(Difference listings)
*****
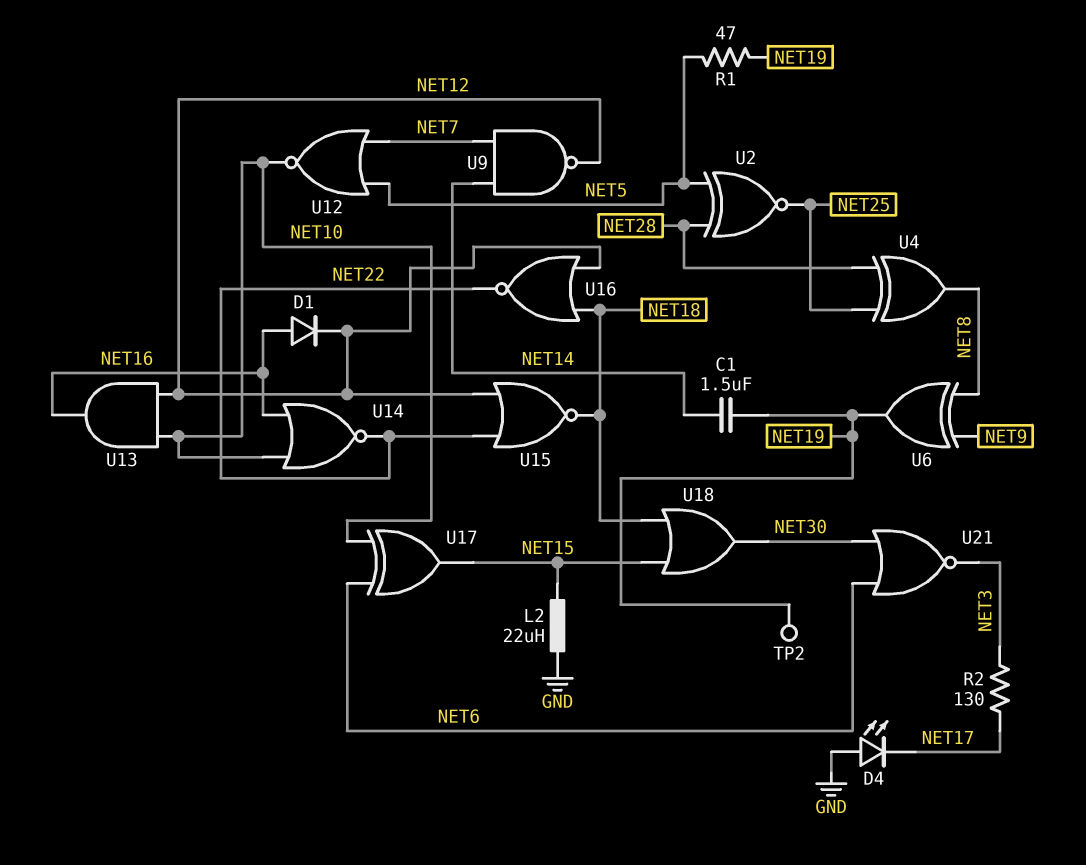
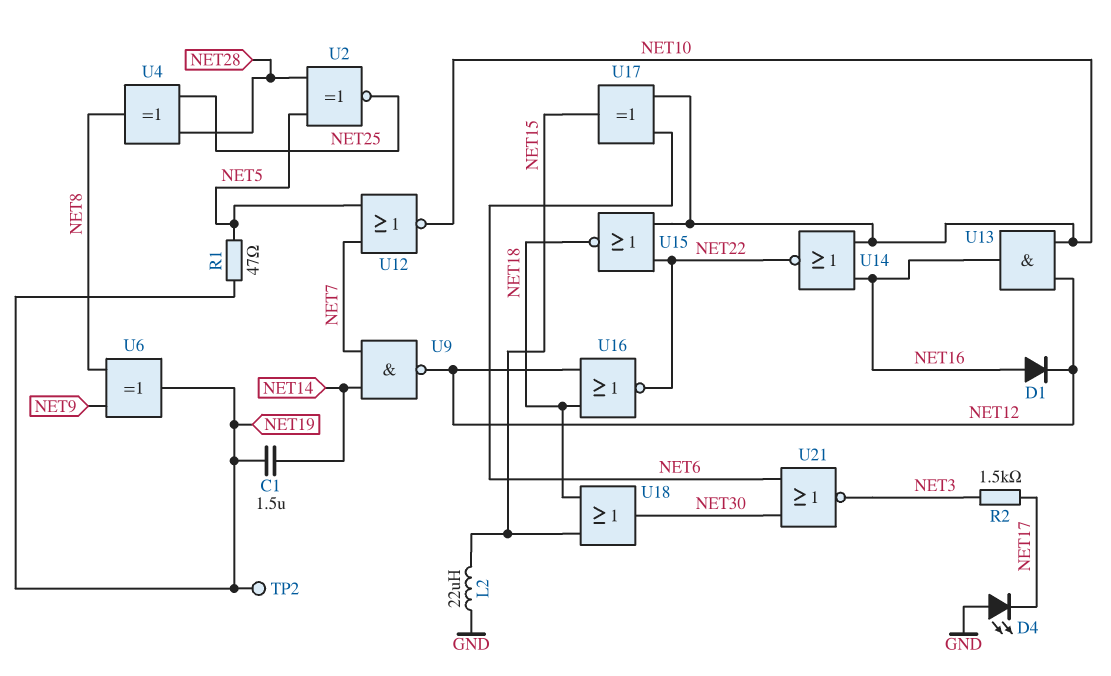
R2: 130 (NET3, NET17) -> 1.5k (NET3, NET17)
U15: NOR (in NET12, in NET22, out NET18) -> NOR (in NET10, in NET22, out NET18)

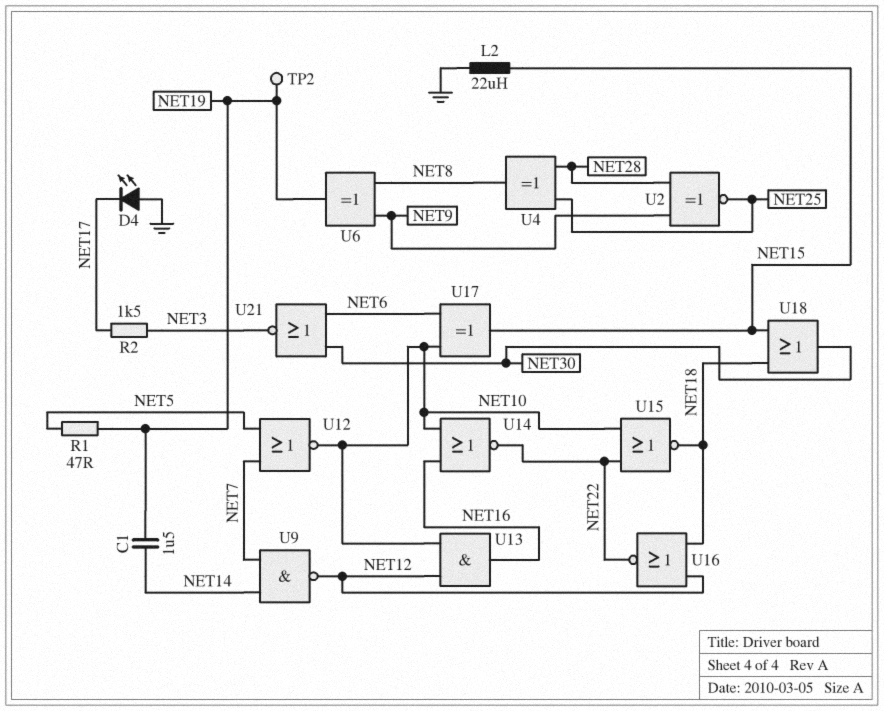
D1: diode (A NET16, K NET12) -> none
U2: XNOR (in NET5, in NET28, out NET25) -> XNOR (in NET9, in NET28, out NET25)

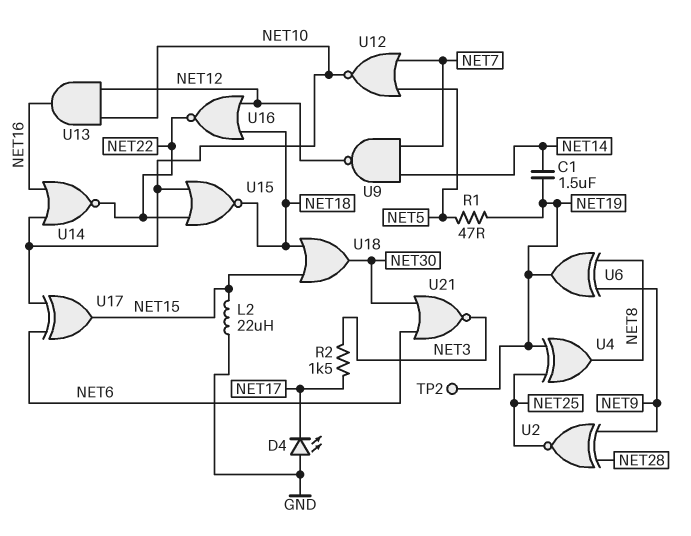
U4: XOR (in NET25, in NET28, out NET8) -> XOR (in NET19, in NET25, out NET8)

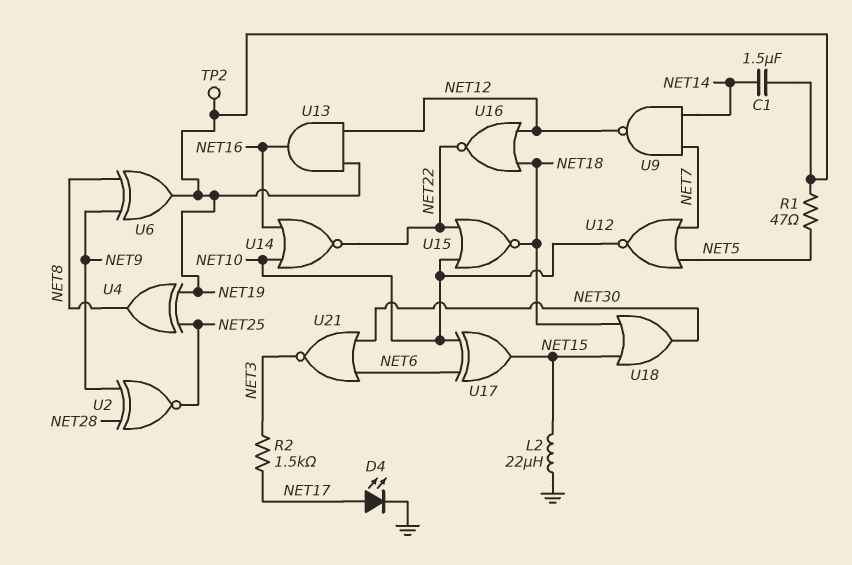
D4: LED (A GND, K NET17) -> LED (A NET17, K GND)
U13: AND (in NET10, in NET12, out NET16) -> AND (in NET12, in NET19, out NET16)

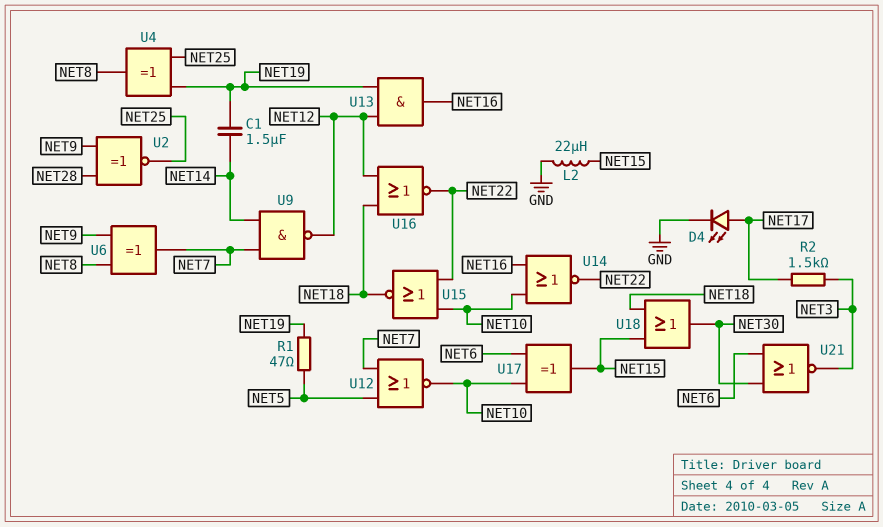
TP2: test point (NET19) -> none
U6: XOR (in NET8, in NET9, out NET19) -> XOR (in NET8, in NET9, out NET7)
*****
Show the lines of the records that include the string "none".

**Result**
D1: diode (A NET16, K NET12) -> none
TP2: test point (NET19) -> none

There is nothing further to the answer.